§ **PROBLEM STATEMENT**: Copy out each of the records below word for word, leaving nothing out and changing nothing.

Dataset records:
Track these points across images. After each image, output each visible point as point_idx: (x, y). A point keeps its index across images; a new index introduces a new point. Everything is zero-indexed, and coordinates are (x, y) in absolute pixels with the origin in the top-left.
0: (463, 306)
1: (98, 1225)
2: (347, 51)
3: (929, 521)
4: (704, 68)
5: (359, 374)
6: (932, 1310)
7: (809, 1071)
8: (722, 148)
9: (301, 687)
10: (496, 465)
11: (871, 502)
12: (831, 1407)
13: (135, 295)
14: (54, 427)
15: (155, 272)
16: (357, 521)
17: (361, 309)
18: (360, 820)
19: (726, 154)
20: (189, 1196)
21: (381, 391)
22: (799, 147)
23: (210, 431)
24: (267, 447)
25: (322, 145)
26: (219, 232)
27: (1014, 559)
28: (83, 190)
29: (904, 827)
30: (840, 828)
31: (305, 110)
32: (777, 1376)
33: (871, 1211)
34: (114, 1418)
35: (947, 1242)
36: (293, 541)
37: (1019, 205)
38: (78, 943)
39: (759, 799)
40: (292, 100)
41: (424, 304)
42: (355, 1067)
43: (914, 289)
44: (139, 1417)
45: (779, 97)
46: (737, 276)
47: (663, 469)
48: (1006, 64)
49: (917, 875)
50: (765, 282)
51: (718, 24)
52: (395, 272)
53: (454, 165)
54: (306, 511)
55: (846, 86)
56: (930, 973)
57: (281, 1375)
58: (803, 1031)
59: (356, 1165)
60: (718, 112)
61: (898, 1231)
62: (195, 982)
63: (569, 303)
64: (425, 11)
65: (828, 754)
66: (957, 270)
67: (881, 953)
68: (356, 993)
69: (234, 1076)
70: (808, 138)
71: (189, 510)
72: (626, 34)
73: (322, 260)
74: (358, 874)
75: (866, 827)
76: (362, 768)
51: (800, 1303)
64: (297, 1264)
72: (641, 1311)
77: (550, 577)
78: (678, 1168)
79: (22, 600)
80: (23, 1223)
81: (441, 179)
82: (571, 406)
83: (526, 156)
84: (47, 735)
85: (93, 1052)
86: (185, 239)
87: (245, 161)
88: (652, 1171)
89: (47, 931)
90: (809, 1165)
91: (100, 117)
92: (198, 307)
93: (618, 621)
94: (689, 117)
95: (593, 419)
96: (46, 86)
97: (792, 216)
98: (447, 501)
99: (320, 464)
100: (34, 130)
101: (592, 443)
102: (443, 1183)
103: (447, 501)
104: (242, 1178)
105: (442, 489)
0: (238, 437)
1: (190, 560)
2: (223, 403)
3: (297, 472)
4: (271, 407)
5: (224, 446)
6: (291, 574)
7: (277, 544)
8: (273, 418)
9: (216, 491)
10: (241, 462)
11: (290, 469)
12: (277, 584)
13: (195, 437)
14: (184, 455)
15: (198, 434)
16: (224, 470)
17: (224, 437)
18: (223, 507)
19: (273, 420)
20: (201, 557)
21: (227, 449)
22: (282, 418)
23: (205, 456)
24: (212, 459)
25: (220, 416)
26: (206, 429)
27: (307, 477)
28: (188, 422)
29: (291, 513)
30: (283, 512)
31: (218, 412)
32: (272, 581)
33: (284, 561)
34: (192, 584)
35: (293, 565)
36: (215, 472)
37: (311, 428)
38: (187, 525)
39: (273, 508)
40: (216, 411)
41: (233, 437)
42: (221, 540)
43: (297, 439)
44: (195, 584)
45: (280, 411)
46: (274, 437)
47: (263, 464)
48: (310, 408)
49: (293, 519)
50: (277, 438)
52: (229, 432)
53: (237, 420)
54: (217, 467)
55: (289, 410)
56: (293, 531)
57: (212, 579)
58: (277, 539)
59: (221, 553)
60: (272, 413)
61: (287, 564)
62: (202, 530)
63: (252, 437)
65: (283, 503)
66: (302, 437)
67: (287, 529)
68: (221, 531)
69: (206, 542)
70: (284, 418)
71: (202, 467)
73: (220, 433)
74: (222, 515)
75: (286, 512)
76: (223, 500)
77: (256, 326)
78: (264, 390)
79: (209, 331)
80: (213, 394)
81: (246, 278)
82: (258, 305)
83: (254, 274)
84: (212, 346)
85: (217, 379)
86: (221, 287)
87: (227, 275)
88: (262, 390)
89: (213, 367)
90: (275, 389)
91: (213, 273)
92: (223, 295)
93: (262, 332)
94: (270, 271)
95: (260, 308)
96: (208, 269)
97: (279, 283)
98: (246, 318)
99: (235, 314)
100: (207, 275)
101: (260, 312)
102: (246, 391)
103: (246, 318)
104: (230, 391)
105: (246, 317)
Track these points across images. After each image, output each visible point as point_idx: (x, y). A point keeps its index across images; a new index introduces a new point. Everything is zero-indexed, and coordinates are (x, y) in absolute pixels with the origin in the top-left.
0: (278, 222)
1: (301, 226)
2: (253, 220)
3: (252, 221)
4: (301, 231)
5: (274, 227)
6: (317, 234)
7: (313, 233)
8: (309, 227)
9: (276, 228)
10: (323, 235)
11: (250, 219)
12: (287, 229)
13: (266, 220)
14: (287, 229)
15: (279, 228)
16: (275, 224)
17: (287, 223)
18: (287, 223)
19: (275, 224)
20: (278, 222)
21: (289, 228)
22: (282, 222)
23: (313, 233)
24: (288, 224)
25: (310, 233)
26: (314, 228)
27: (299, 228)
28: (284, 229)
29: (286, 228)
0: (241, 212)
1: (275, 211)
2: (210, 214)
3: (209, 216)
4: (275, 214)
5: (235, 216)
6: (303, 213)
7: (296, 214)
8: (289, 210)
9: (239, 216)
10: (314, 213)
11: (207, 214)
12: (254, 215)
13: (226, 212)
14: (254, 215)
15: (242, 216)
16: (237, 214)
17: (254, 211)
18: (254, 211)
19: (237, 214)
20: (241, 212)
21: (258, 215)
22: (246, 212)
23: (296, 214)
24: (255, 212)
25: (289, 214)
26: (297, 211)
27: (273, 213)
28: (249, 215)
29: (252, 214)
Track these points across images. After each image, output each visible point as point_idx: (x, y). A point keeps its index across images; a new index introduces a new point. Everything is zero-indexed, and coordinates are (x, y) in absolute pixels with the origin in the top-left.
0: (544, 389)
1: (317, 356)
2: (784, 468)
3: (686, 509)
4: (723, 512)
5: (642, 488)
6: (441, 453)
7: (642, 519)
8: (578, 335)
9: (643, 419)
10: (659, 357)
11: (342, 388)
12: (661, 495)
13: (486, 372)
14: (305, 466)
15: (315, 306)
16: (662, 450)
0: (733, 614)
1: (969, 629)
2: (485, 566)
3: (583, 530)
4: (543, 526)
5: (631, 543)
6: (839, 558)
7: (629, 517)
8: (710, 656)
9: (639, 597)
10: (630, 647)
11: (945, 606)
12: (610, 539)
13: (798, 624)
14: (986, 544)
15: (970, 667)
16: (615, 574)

§ **SOLVED EXERCISE**:
Track these points across images. After each image, output each visible point as point_idx: (x, y). A point keeps its index across images; a new index introduces a new point. Everything is zero-indexed, and coordinates are (x, y) in absolute pixels with the origin in the top-left.
0: (463, 306)
1: (98, 1225)
2: (347, 51)
3: (929, 521)
4: (704, 68)
5: (359, 374)
6: (932, 1310)
7: (809, 1071)
8: (722, 148)
9: (301, 687)
10: (496, 465)
11: (871, 502)
12: (831, 1407)
13: (135, 295)
14: (54, 427)
15: (155, 272)
16: (357, 521)
17: (361, 309)
18: (360, 820)
19: (726, 154)
20: (189, 1196)
21: (381, 391)
22: (799, 147)
23: (210, 431)
24: (267, 447)
25: (322, 145)
26: (219, 232)
27: (1014, 559)
28: (83, 190)
29: (904, 827)
30: (840, 828)
31: (305, 110)
32: (777, 1376)
33: (871, 1211)
34: (114, 1418)
35: (947, 1242)
36: (293, 541)
37: (1019, 205)
38: (78, 943)
39: (759, 799)
40: (292, 100)
41: (424, 304)
42: (355, 1067)
43: (914, 289)
44: (139, 1417)
45: (779, 97)
46: (737, 276)
47: (663, 469)
48: (1006, 64)
49: (917, 875)
50: (765, 282)
51: (718, 24)
52: (395, 272)
53: (454, 165)
54: (306, 511)
55: (846, 86)
56: (930, 973)
57: (281, 1375)
58: (803, 1031)
59: (356, 1165)
60: (718, 112)
61: (898, 1231)
62: (195, 982)
63: (569, 303)
64: (425, 11)
65: (828, 754)
66: (957, 270)
67: (881, 953)
68: (356, 993)
69: (234, 1076)
70: (808, 138)
71: (189, 510)
72: (626, 34)
73: (322, 260)
74: (358, 874)
75: (866, 827)
76: (362, 768)
51: (800, 1303)
64: (297, 1264)
72: (641, 1311)
77: (550, 577)
78: (678, 1168)
79: (22, 600)
80: (23, 1223)
81: (441, 179)
82: (571, 406)
83: (526, 156)
84: (47, 735)
85: (93, 1052)
86: (185, 239)
87: (245, 161)
88: (652, 1171)
89: (47, 931)
90: (809, 1165)
91: (100, 117)
92: (198, 307)
93: (618, 621)
94: (689, 117)
95: (593, 419)
96: (46, 86)
97: (792, 216)
98: (447, 501)
99: (320, 464)
100: (34, 130)
101: (592, 443)
102: (443, 1183)
103: (447, 501)
104: (242, 1178)
105: (442, 489)
0: (238, 437)
1: (190, 560)
2: (223, 403)
3: (297, 472)
4: (271, 407)
5: (224, 446)
6: (291, 574)
7: (277, 544)
8: (273, 418)
9: (216, 491)
10: (241, 462)
11: (290, 469)
12: (277, 584)
13: (195, 437)
14: (184, 455)
15: (198, 434)
16: (224, 470)
17: (224, 437)
18: (223, 507)
19: (273, 420)
20: (201, 557)
21: (227, 449)
22: (282, 418)
23: (205, 456)
24: (212, 459)
25: (220, 416)
26: (206, 429)
27: (307, 477)
28: (188, 422)
29: (291, 513)
30: (283, 512)
31: (218, 412)
32: (272, 581)
33: (284, 561)
34: (192, 584)
35: (293, 565)
36: (215, 472)
37: (311, 428)
38: (187, 525)
39: (273, 508)
40: (216, 411)
41: (233, 437)
42: (221, 540)
43: (297, 439)
44: (195, 584)
45: (280, 411)
46: (274, 437)
47: (263, 464)
48: (310, 408)
49: (293, 519)
50: (277, 438)
52: (229, 432)
53: (237, 420)
54: (217, 467)
55: (289, 410)
56: (293, 531)
57: (212, 579)
58: (277, 539)
59: (221, 553)
60: (272, 413)
61: (287, 564)
62: (202, 530)
63: (252, 437)
65: (283, 503)
66: (302, 437)
67: (287, 529)
68: (221, 531)
69: (206, 542)
70: (284, 418)
71: (202, 467)
73: (220, 433)
74: (222, 515)
75: (286, 512)
76: (223, 500)
77: (256, 326)
78: (264, 390)
79: (209, 331)
80: (213, 394)
81: (246, 278)
82: (258, 305)
83: (254, 274)
84: (212, 346)
85: (217, 379)
86: (221, 287)
87: (227, 275)
88: (262, 390)
89: (213, 367)
90: (275, 389)
91: (213, 273)
92: (223, 295)
93: (262, 332)
94: (270, 271)
95: (260, 308)
96: (208, 269)
97: (279, 283)
98: (246, 318)
99: (235, 314)
100: (207, 275)
101: (260, 312)
102: (246, 391)
103: (246, 318)
104: (230, 391)
105: (246, 317)
Track these points across images. After each image, output each visible point as point_idx: (x, y). A point keeps its index across images; a new index introduces a new point. Everything is zero-indexed, and coordinates are (x, y) in absolute pixels with the origin in the top-left.
0: (278, 222)
1: (301, 226)
2: (253, 220)
3: (252, 221)
4: (301, 231)
5: (274, 227)
6: (317, 234)
7: (313, 233)
8: (309, 227)
9: (276, 228)
10: (323, 235)
11: (250, 219)
12: (287, 229)
13: (266, 220)
14: (287, 229)
15: (279, 228)
16: (275, 224)
17: (287, 223)
18: (287, 223)
19: (275, 224)
20: (278, 222)
21: (289, 228)
22: (282, 222)
23: (313, 233)
24: (288, 224)
25: (310, 233)
26: (314, 228)
27: (299, 228)
28: (284, 229)
29: (286, 228)
0: (241, 212)
1: (275, 211)
2: (210, 214)
3: (209, 216)
4: (275, 214)
5: (235, 216)
6: (303, 213)
7: (296, 214)
8: (289, 210)
9: (239, 216)
10: (314, 213)
11: (207, 214)
12: (254, 215)
13: (226, 212)
14: (254, 215)
15: (242, 216)
16: (237, 214)
17: (254, 211)
18: (254, 211)
19: (237, 214)
20: (241, 212)
21: (258, 215)
22: (246, 212)
23: (296, 214)
24: (255, 212)
25: (289, 214)
26: (297, 211)
27: (273, 213)
28: (249, 215)
29: (252, 214)
Track these points across images. After each image, output each visible point as point_idx: (x, y). A point keeps its index across images; a new index introduces a new point. Everything is zero-indexed, and coordinates are (x, y) in absolute pixels with the origin in the top-left.
0: (544, 389)
1: (317, 356)
2: (784, 468)
3: (686, 509)
4: (723, 512)
5: (642, 488)
6: (441, 453)
7: (642, 519)
8: (578, 335)
9: (643, 419)
10: (659, 357)
11: (342, 388)
12: (661, 495)
13: (486, 372)
14: (305, 466)
15: (315, 306)
16: (662, 450)
0: (733, 614)
1: (969, 629)
2: (485, 566)
3: (583, 530)
4: (543, 526)
5: (631, 543)
6: (839, 558)
7: (629, 517)
8: (710, 656)
9: (639, 597)
10: (630, 647)
11: (945, 606)
12: (610, 539)
13: (798, 624)
14: (986, 544)
15: (970, 667)
16: (615, 574)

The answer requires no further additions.